┌─ Dataset excerpts

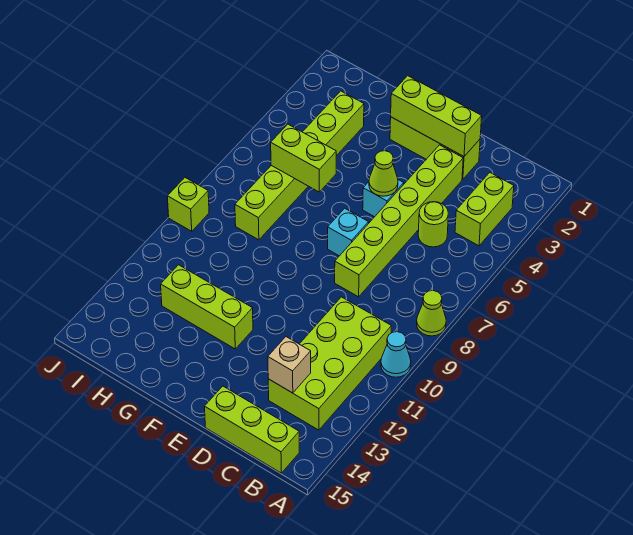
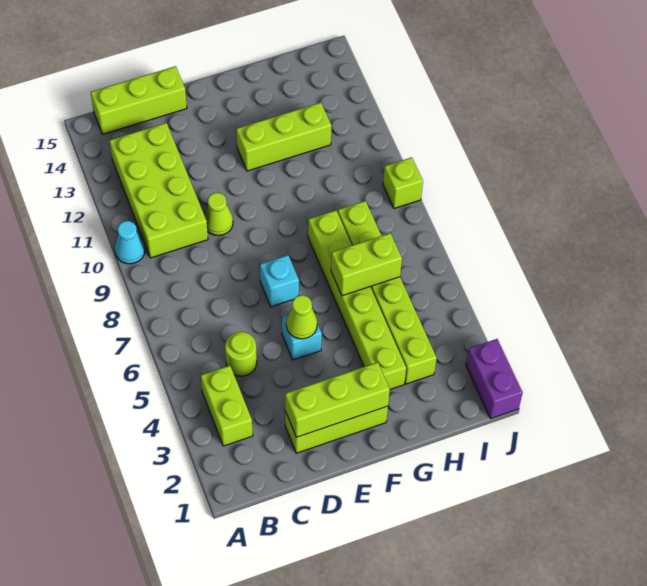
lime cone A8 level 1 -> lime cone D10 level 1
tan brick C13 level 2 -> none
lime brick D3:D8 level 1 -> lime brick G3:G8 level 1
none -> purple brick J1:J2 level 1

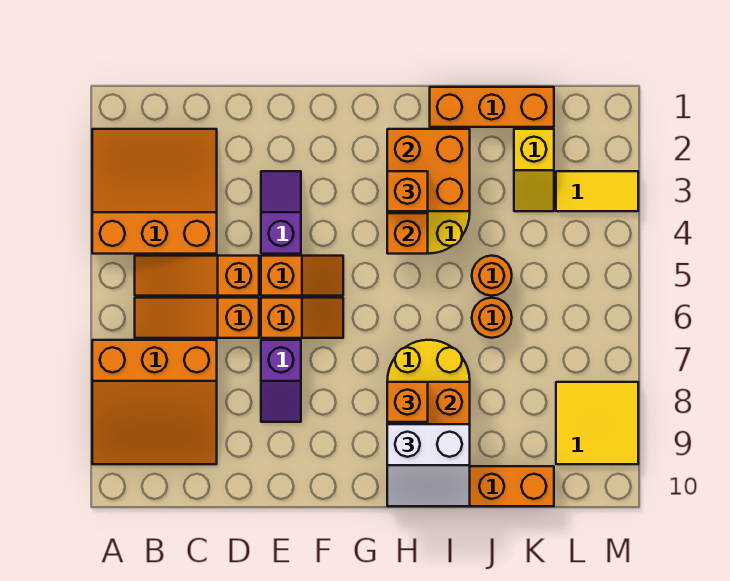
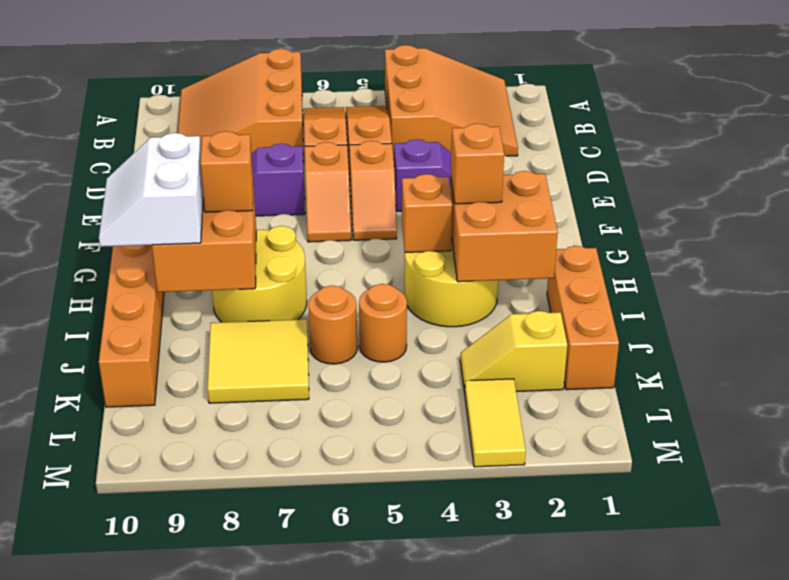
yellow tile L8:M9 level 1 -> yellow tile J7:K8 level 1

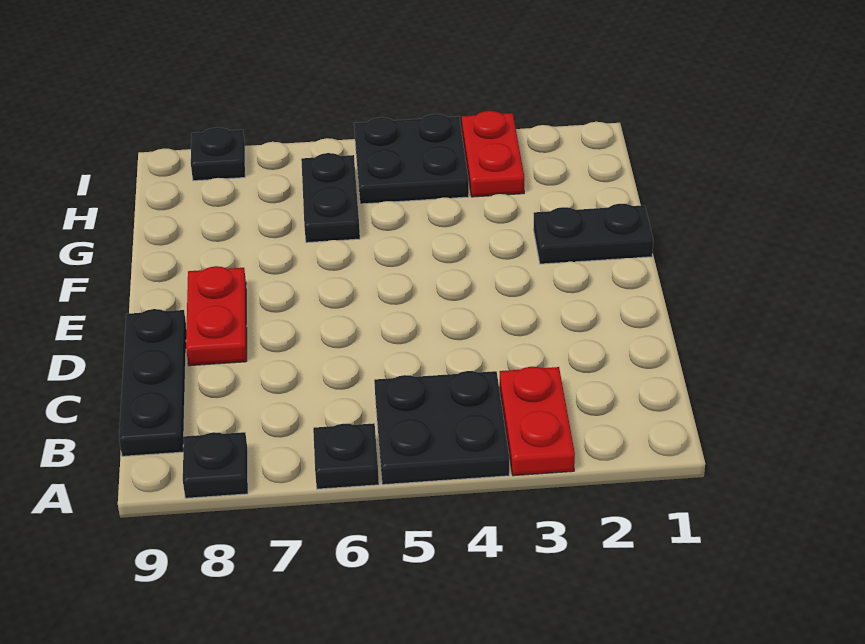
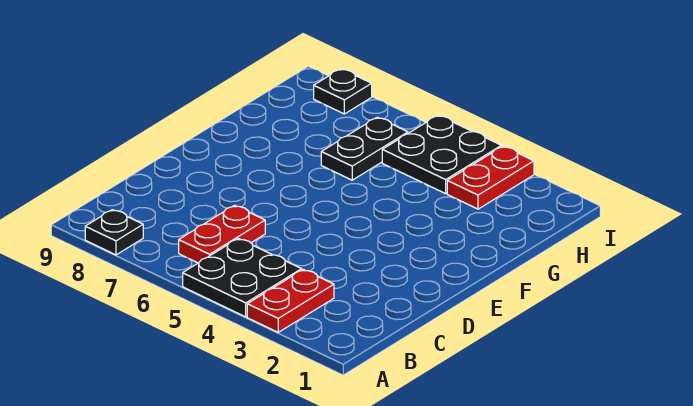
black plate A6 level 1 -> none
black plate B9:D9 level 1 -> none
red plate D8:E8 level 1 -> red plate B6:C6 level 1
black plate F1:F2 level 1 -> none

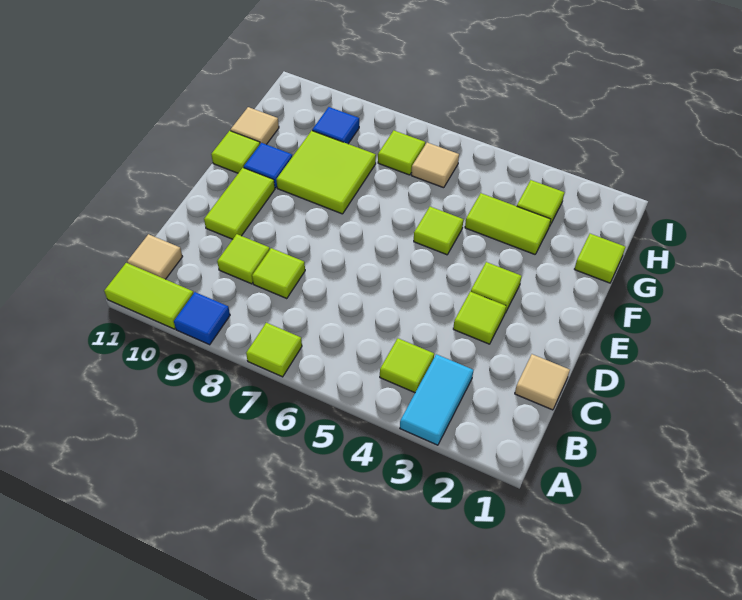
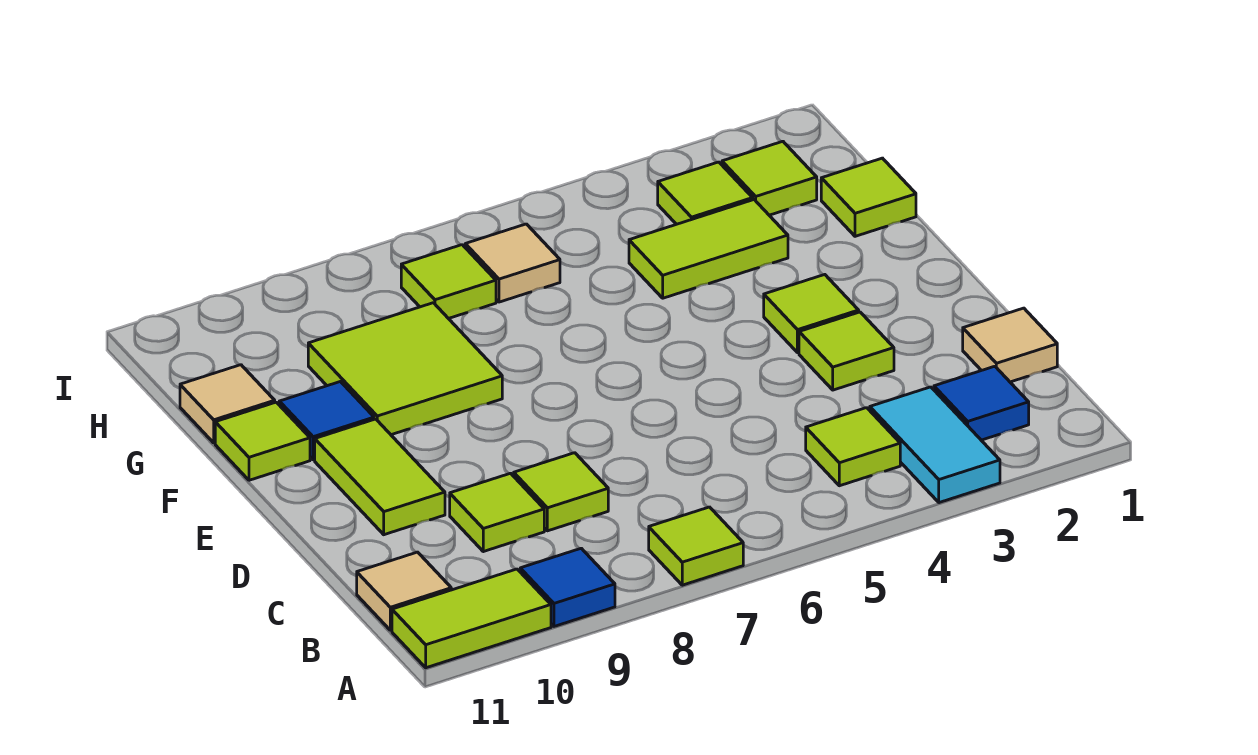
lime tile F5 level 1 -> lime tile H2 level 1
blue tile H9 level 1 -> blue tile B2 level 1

└─

### [Task statement]
Copy out the data above exactly, except the pictures.

### [Answer section]
lime cone A8 level 1 -> lime cone D10 level 1
tan brick C13 level 2 -> none
lime brick D3:D8 level 1 -> lime brick G3:G8 level 1
none -> purple brick J1:J2 level 1

yellow tile L8:M9 level 1 -> yellow tile J7:K8 level 1

black plate A6 level 1 -> none
black plate B9:D9 level 1 -> none
red plate D8:E8 level 1 -> red plate B6:C6 level 1
black plate F1:F2 level 1 -> none

lime tile F5 level 1 -> lime tile H2 level 1
blue tile H9 level 1 -> blue tile B2 level 1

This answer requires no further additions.